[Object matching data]
BEGIN

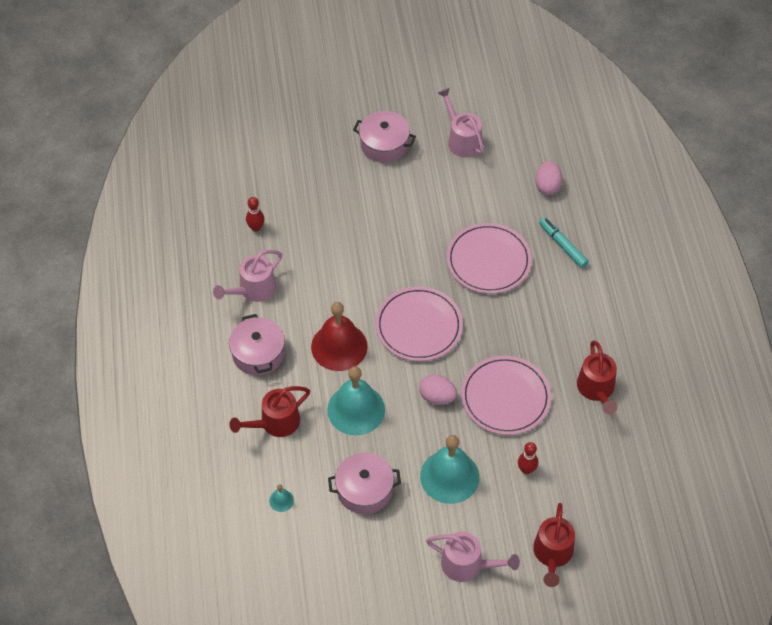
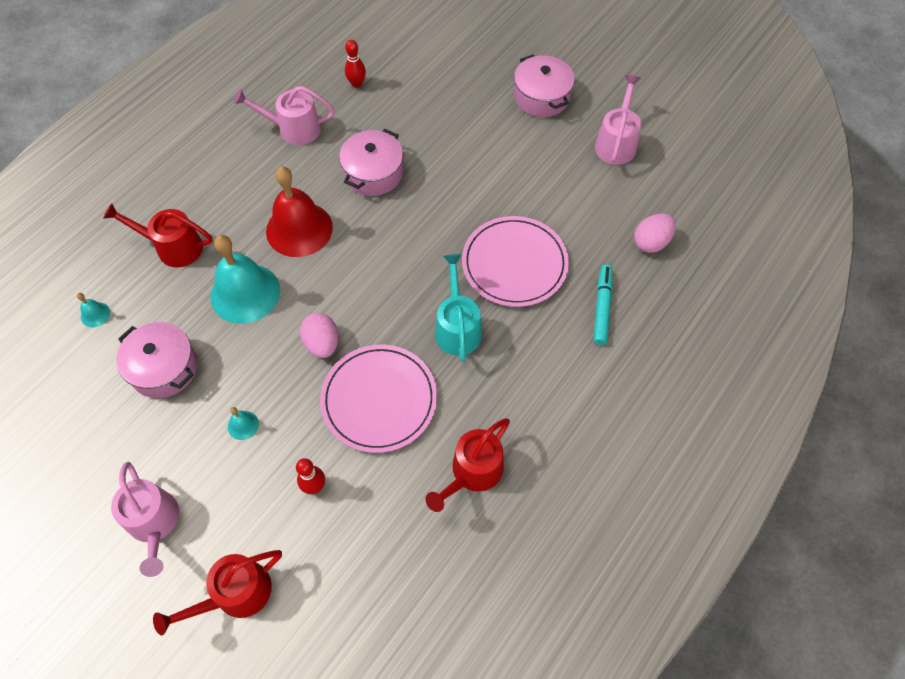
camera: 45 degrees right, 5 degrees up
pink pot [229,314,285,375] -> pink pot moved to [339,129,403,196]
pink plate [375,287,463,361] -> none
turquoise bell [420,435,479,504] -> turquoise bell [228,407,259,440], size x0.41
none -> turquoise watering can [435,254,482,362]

END

§ **Exercise directions**:
Output a verbatim copy of all entries above; no pictures go in it.

§ **Your solution**:
camera: 45 degrees right, 5 degrees up
pink pot [229,314,285,375] -> pink pot moved to [339,129,403,196]
pink plate [375,287,463,361] -> none
turquoise bell [420,435,479,504] -> turquoise bell [228,407,259,440], size x0.41
none -> turquoise watering can [435,254,482,362]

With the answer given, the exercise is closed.